Items from a data source
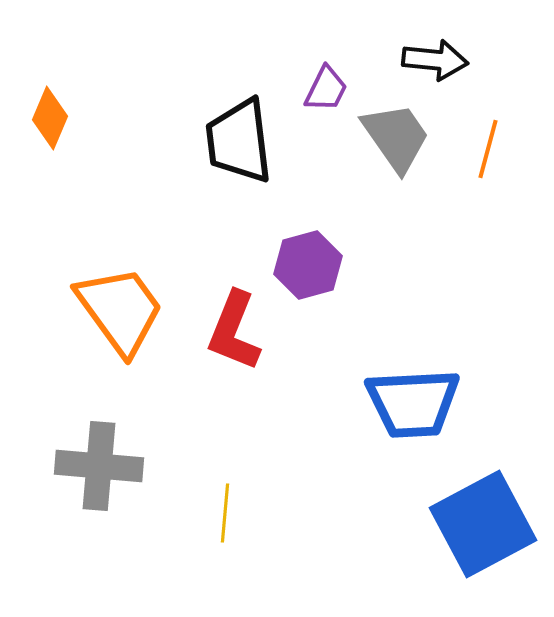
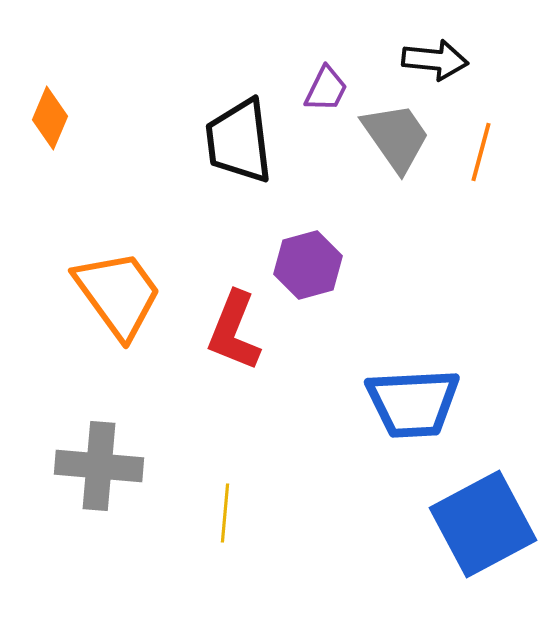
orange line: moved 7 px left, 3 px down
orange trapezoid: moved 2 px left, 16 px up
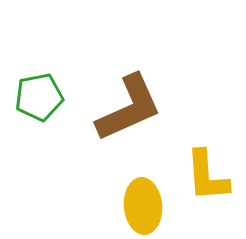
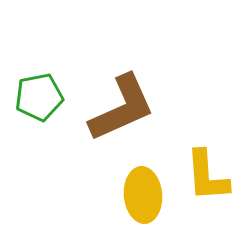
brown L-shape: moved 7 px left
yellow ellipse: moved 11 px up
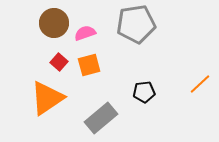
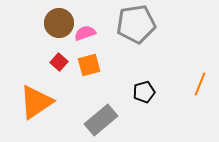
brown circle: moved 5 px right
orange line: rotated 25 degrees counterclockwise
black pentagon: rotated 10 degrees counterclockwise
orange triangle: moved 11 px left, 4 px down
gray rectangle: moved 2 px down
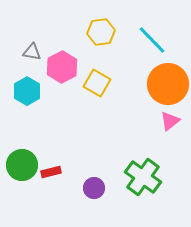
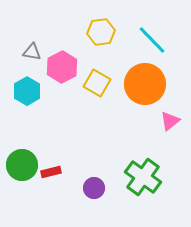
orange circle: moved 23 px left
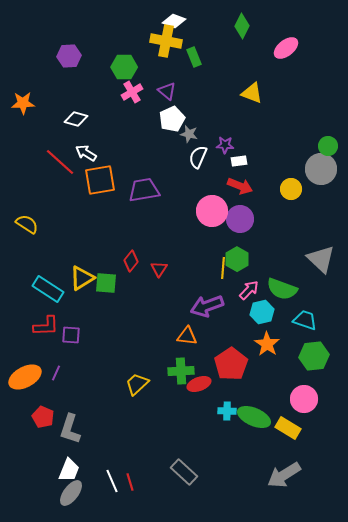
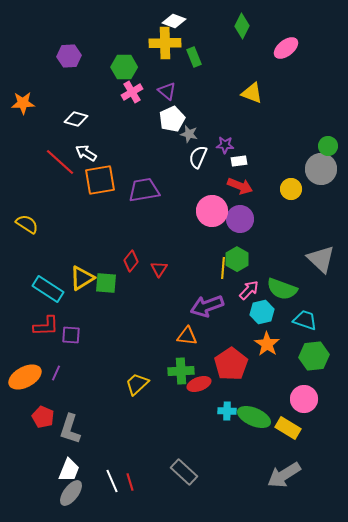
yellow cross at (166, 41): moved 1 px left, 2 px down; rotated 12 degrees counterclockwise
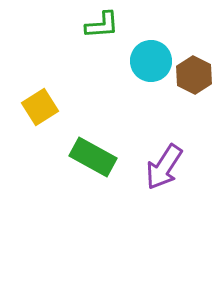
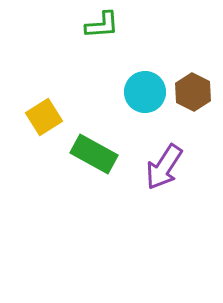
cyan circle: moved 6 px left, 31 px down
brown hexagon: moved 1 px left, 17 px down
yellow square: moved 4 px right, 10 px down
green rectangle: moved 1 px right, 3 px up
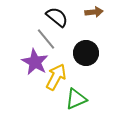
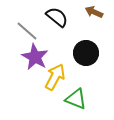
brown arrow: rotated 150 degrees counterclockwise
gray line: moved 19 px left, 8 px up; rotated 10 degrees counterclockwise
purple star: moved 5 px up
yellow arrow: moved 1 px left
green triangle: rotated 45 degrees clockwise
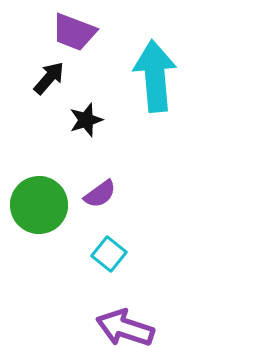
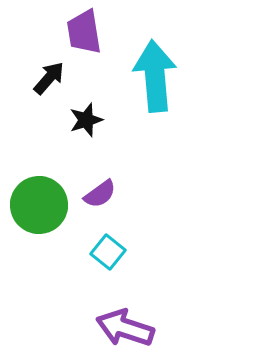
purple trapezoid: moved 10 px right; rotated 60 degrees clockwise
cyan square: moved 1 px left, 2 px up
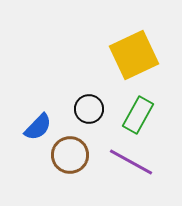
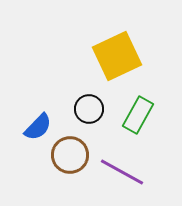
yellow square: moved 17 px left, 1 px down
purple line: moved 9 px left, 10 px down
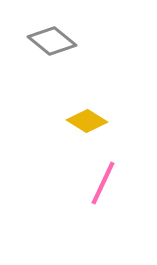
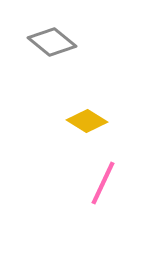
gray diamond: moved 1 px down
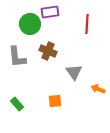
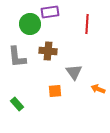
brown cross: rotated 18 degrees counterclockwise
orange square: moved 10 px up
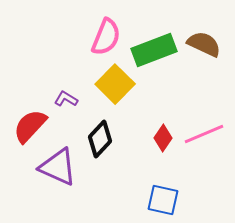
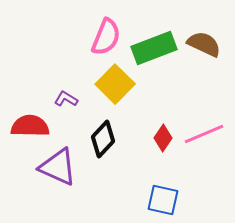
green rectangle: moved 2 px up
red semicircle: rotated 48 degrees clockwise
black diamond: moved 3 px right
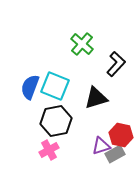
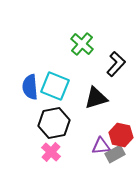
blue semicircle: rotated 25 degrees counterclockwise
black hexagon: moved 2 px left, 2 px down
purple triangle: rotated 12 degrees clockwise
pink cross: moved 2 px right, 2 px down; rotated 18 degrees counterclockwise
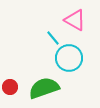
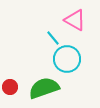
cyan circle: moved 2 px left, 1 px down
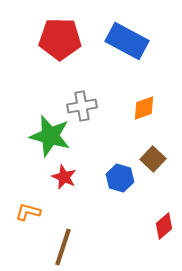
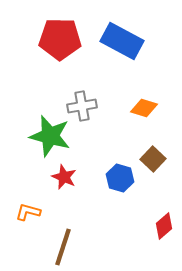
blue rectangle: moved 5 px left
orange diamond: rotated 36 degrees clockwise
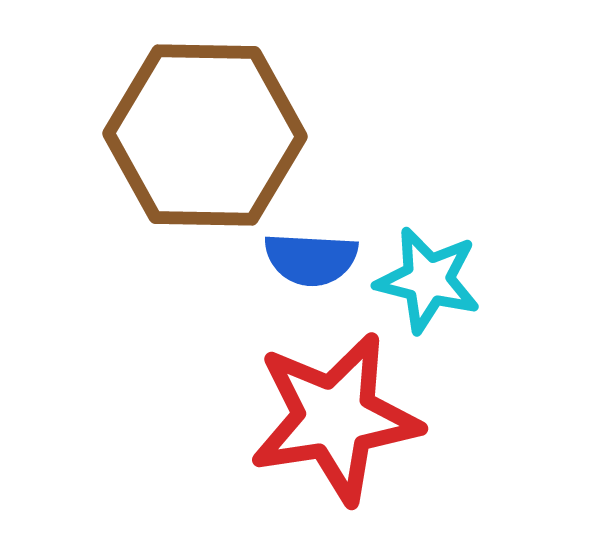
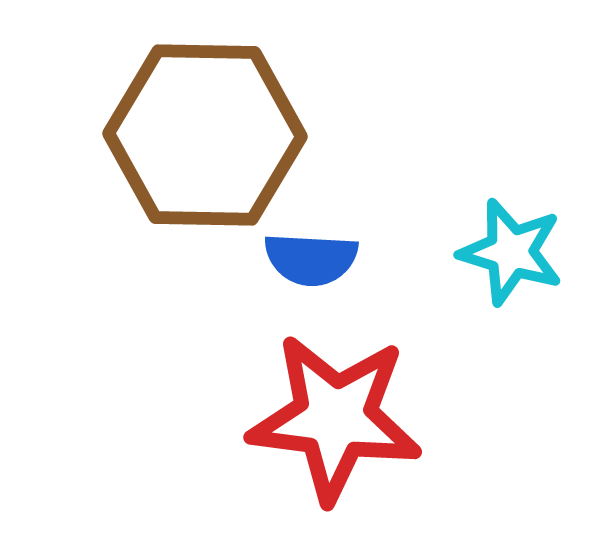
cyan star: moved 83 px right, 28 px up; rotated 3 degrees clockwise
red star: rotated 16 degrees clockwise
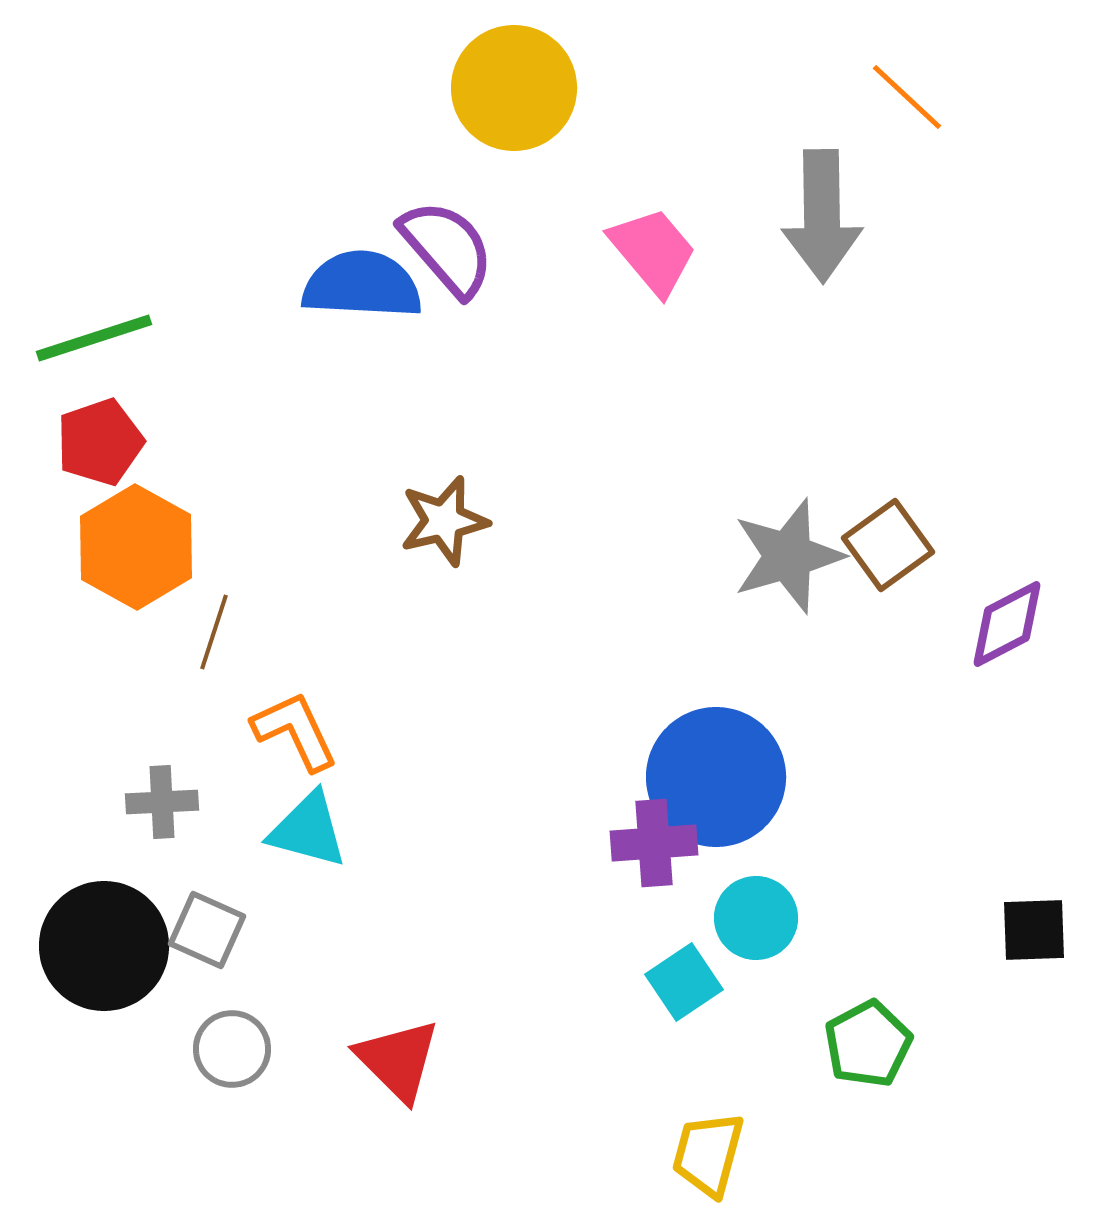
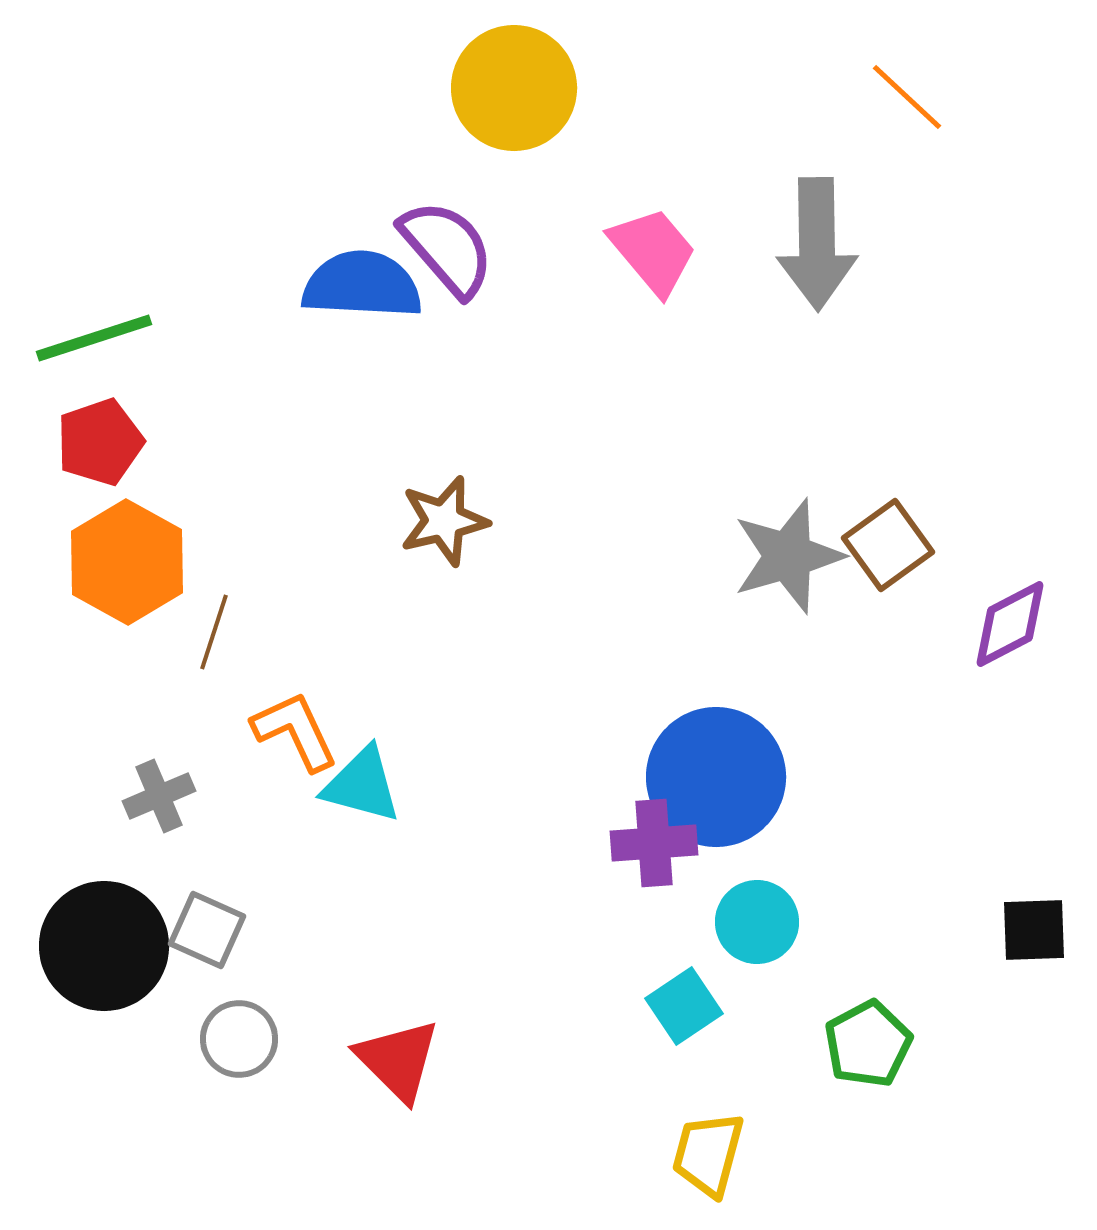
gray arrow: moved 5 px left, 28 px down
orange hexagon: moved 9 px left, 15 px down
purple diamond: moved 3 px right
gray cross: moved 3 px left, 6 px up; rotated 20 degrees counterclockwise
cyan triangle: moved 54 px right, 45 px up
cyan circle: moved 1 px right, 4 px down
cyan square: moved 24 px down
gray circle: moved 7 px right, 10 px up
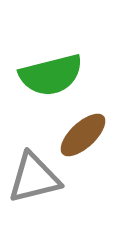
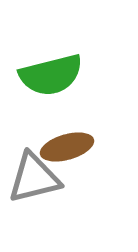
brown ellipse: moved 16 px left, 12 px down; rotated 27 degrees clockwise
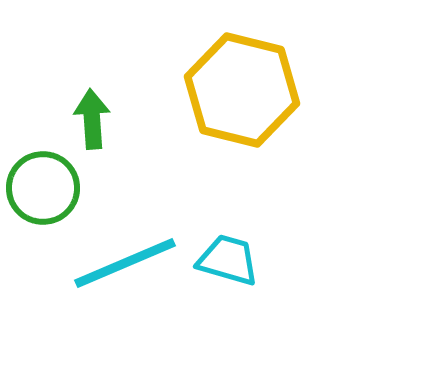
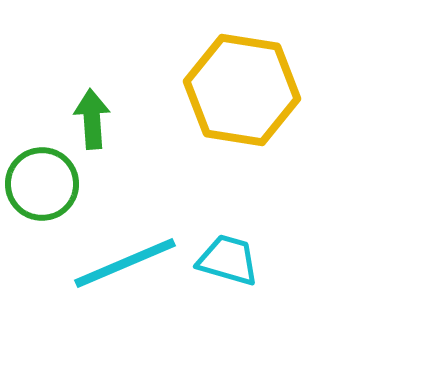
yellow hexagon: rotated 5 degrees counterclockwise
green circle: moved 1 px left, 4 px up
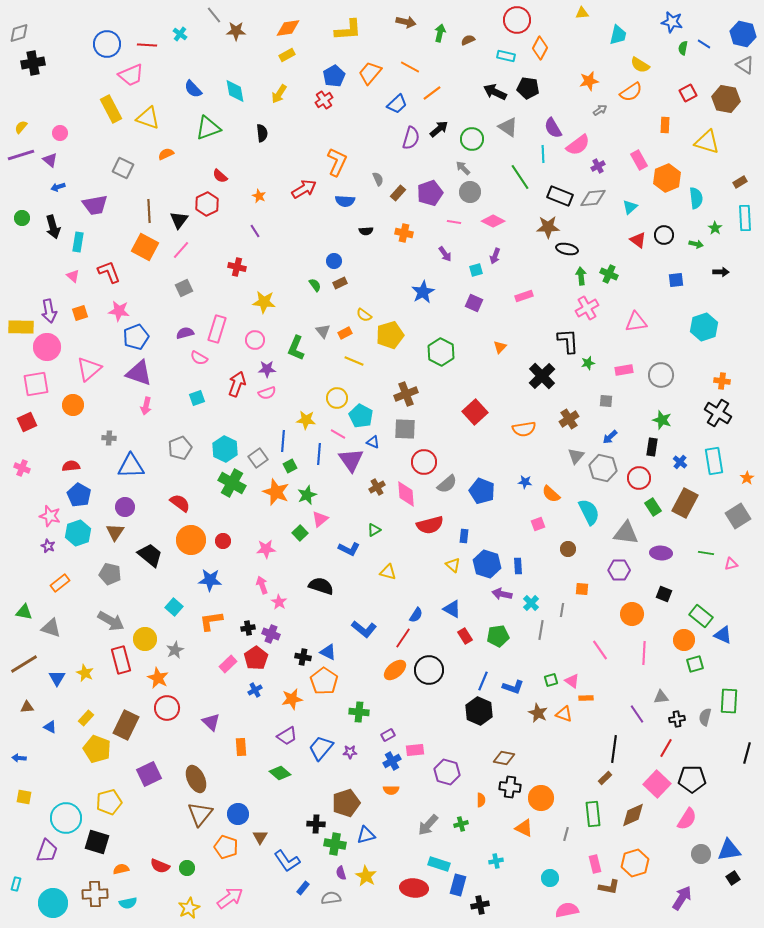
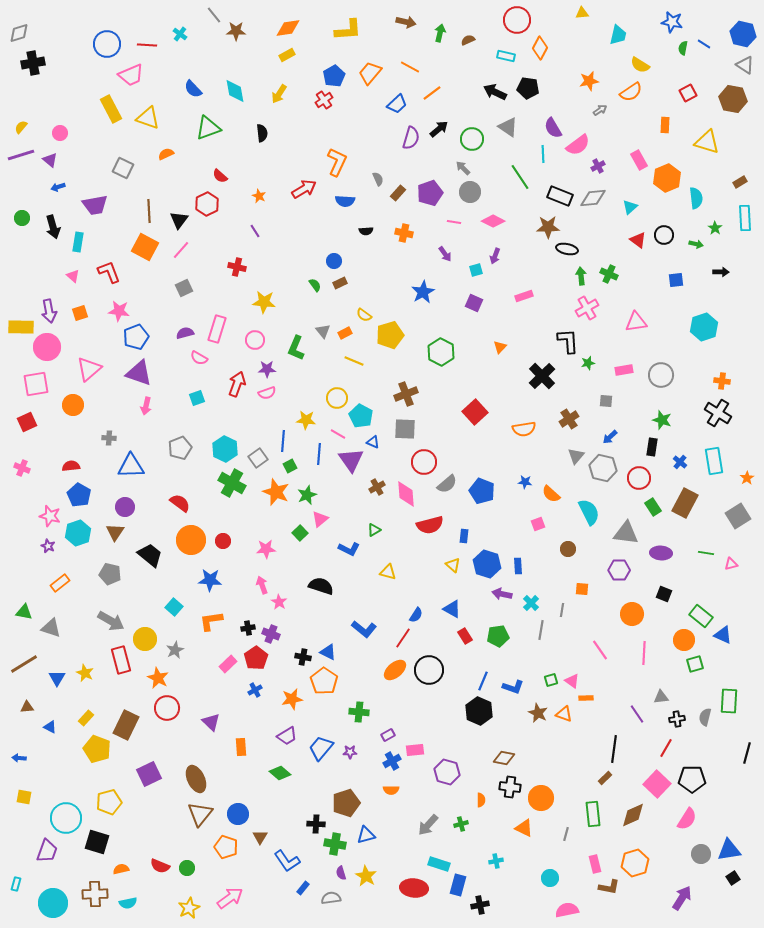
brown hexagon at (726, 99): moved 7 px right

(Task objective):
The expected result is a copy of each line in the records where "right" appears.

(Your solution):
brown circle: moved 5 px right
yellow square: moved 4 px right, 10 px down
green rectangle: moved 1 px right, 3 px up
purple trapezoid: moved 10 px right; rotated 60 degrees clockwise
black diamond: moved 3 px right
pink cross: moved 2 px right, 2 px down; rotated 18 degrees counterclockwise
cyan star: moved 83 px right, 28 px up; rotated 3 degrees clockwise
purple diamond: moved 3 px right
cyan triangle: moved 54 px right, 45 px up
cyan circle: moved 1 px right, 4 px down
gray circle: moved 7 px right, 10 px up
brown hexagon at (726, 99): moved 7 px right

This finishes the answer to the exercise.